ABOUT THIS TASK
Having located the line with "none -> yellow mug [109,247,202,328]", repeat it and all remaining lines of the records exactly. Pictures do not belong in the answer.

(Scene edit records)
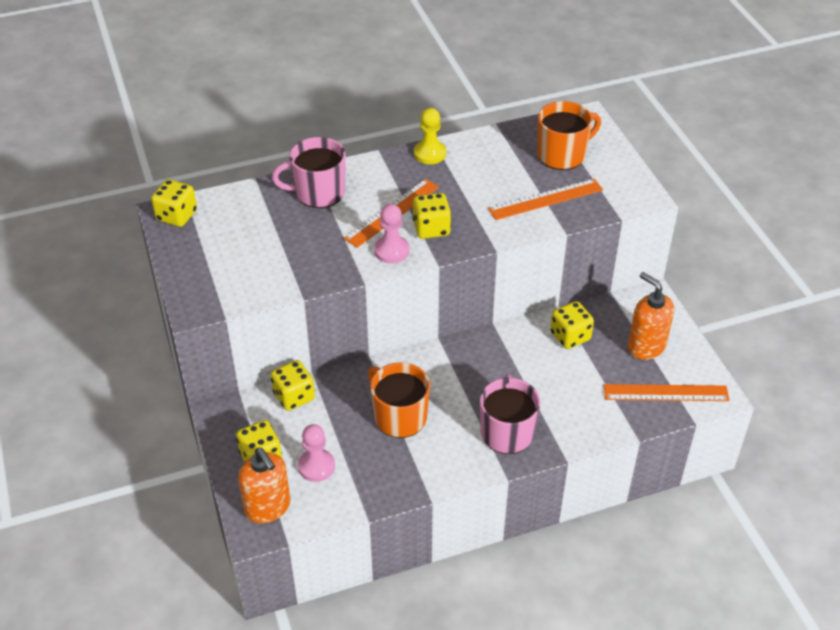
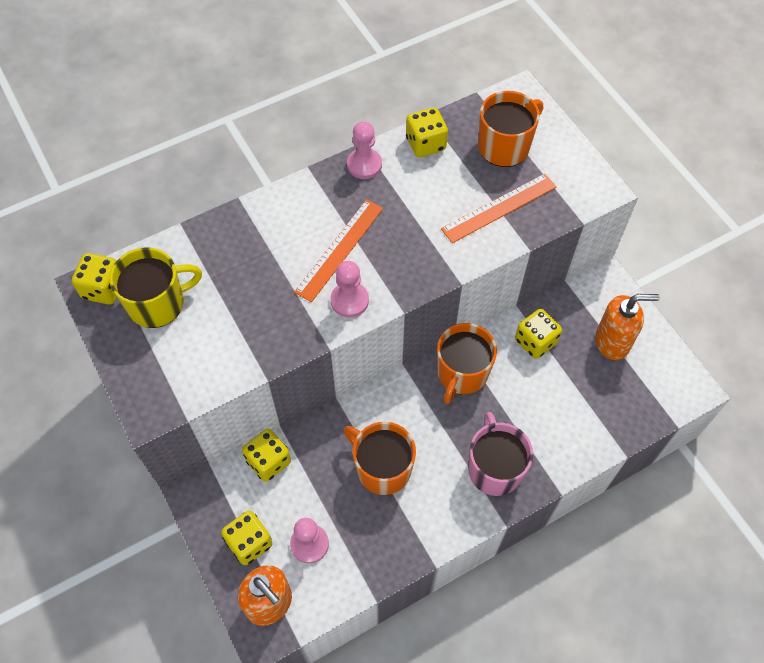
camera: 10 degrees left, 15 degrees up
pink mug [272,137,346,208] -> none
yellow dice [413,193,451,239] -> yellow dice moved to [406,107,448,157]
yellow pawn [414,108,446,164] -> pink pawn [347,121,382,179]
orange ruler [604,384,730,401] -> none
orange soap dispenser [628,272,674,360] -> orange soap dispenser turned 135 degrees clockwise [595,294,660,360]
none -> yellow mug [109,247,202,328]
none -> orange mug [437,323,497,404]

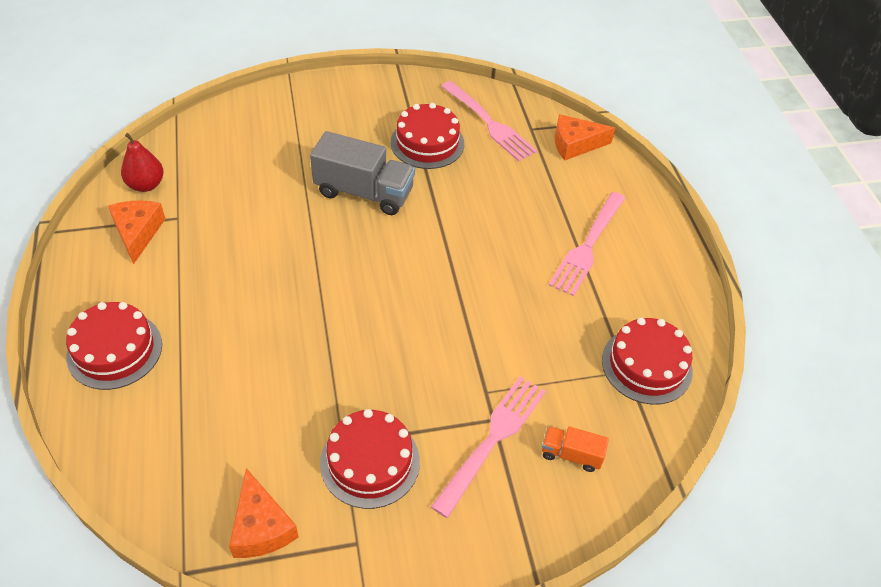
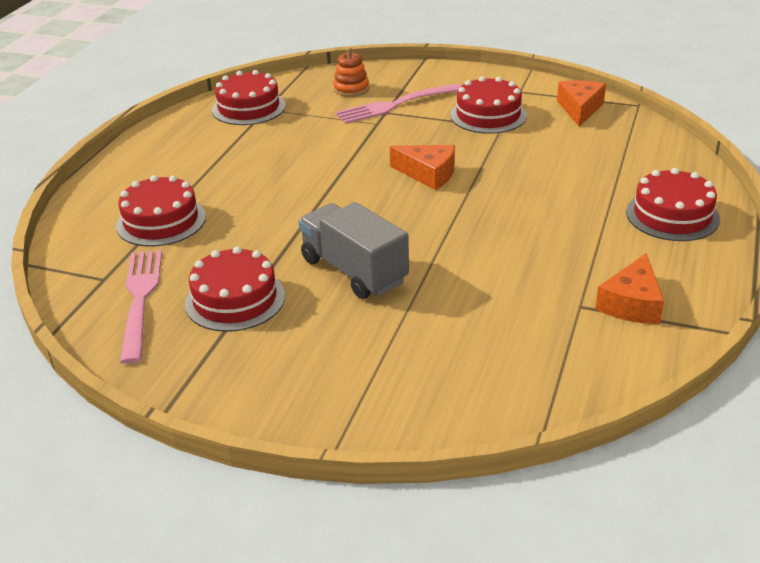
camera: 145 degrees left, 15 degrees down
red pear [121,133,164,192] -> none
orange truck [542,426,609,472] -> orange stacking toy [333,47,369,97]
pink fork [549,192,626,296] -> none
orange cheese [555,114,615,161] -> orange cheese moved to [390,145,455,190]
none -> red cake [116,175,206,247]

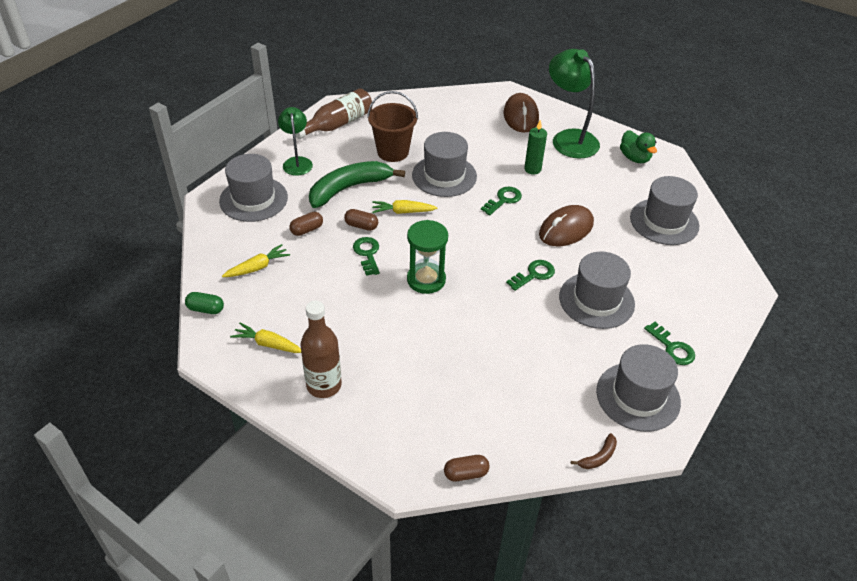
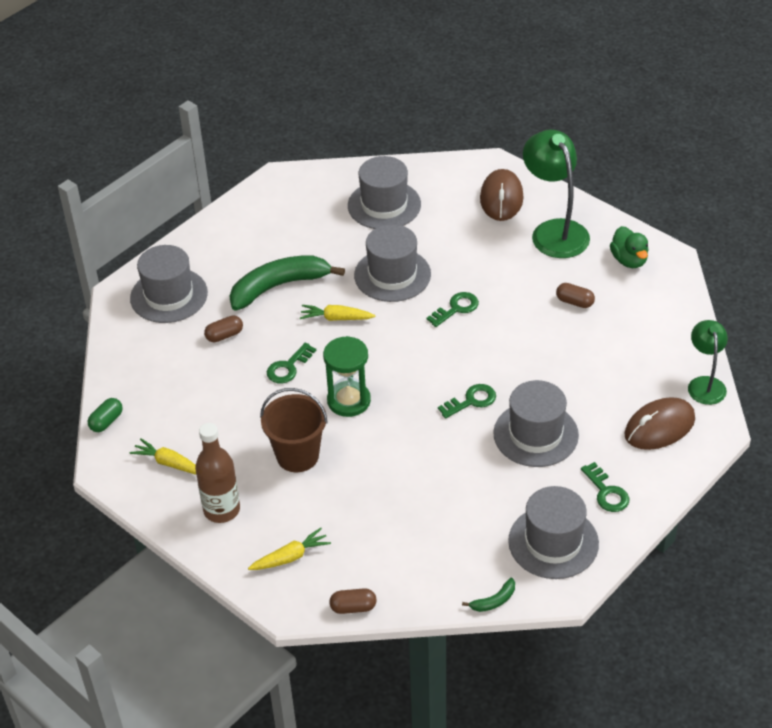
camera: 10 degrees right, 0 degrees up
green capsule [185,292,224,314] -> green capsule turned 75 degrees counterclockwise [88,398,123,432]
yellow carrot [222,244,290,277] -> yellow carrot moved to [248,528,331,570]
green lamp [278,107,313,176] -> green lamp moved to [688,320,728,405]
brown bottle [295,88,372,139] -> none
brown capsule [344,209,378,231] -> brown capsule moved to [556,283,595,308]
green key [353,237,380,276] -> green key turned 135 degrees counterclockwise [267,342,316,383]
brown bucket [367,91,418,162] -> brown bucket moved to [260,388,328,472]
green candle [524,120,547,175] -> none
brown mouse [539,205,594,246] -> brown mouse moved to [624,397,695,450]
brown banana [571,433,617,469] -> green banana [462,578,515,612]
grey hat [630,176,699,245] -> grey hat moved to [348,156,421,229]

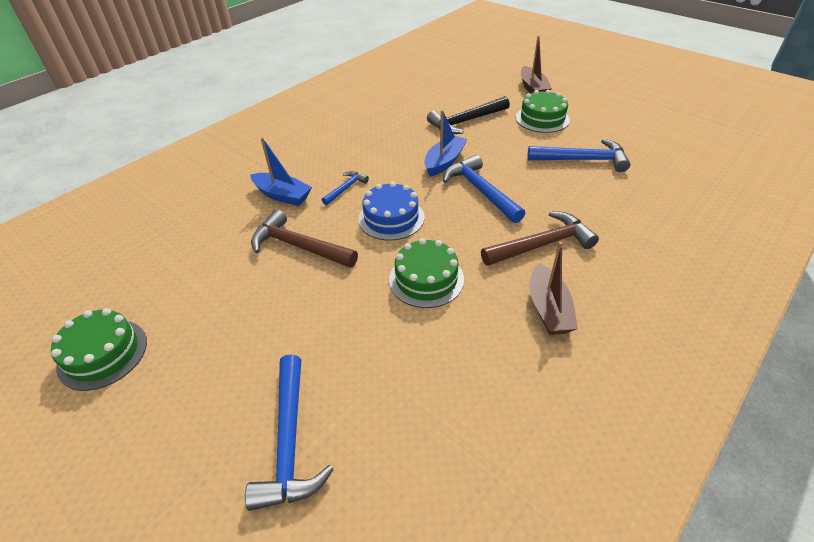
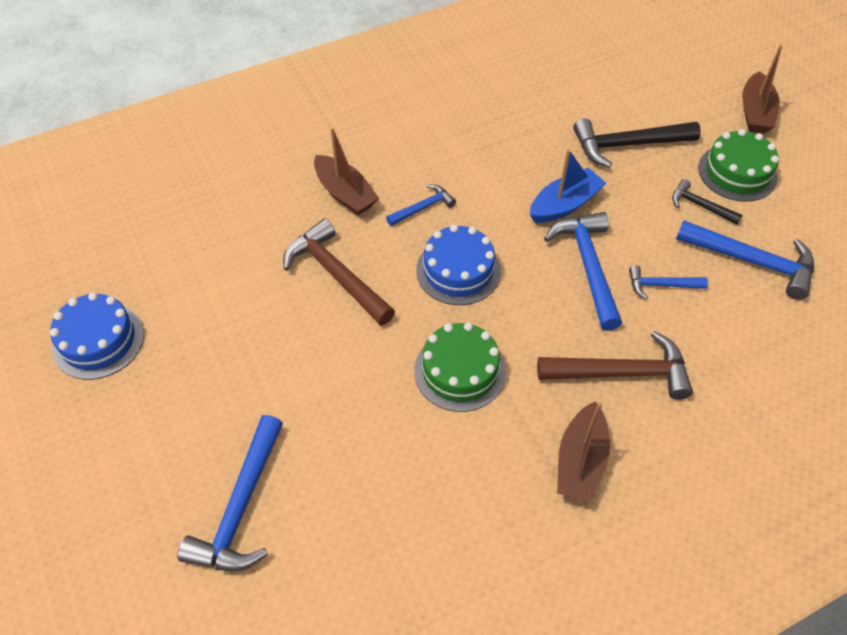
camera: 20 degrees right, 10 degrees up
green cake [51,308,147,391] -> blue cake [50,292,144,380]
blue boat [250,137,312,206] -> brown boat [314,127,379,215]
none -> blue hammer [629,265,708,299]
none -> black hammer [672,179,743,225]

TASK RESULT
none -> yellow mug [109,247,202,328]
none -> orange mug [437,323,497,404]

camera: 145 degrees left, 15 degrees down
red pear [121,133,164,192] -> none
orange truck [542,426,609,472] -> orange stacking toy [333,47,369,97]
pink fork [549,192,626,296] -> none
orange cheese [555,114,615,161] -> orange cheese moved to [390,145,455,190]
none -> red cake [116,175,206,247]

camera: 10 degrees right, 0 degrees up
green capsule [185,292,224,314] -> green capsule turned 75 degrees counterclockwise [88,398,123,432]
yellow carrot [222,244,290,277] -> yellow carrot moved to [248,528,331,570]
green lamp [278,107,313,176] -> green lamp moved to [688,320,728,405]
brown bottle [295,88,372,139] -> none
brown capsule [344,209,378,231] -> brown capsule moved to [556,283,595,308]
green key [353,237,380,276] -> green key turned 135 degrees counterclockwise [267,342,316,383]
brown bucket [367,91,418,162] -> brown bucket moved to [260,388,328,472]
green candle [524,120,547,175] -> none
brown mouse [539,205,594,246] -> brown mouse moved to [624,397,695,450]
brown banana [571,433,617,469] -> green banana [462,578,515,612]
grey hat [630,176,699,245] -> grey hat moved to [348,156,421,229]

camera: 20 degrees right, 10 degrees up
green cake [51,308,147,391] -> blue cake [50,292,144,380]
blue boat [250,137,312,206] -> brown boat [314,127,379,215]
none -> blue hammer [629,265,708,299]
none -> black hammer [672,179,743,225]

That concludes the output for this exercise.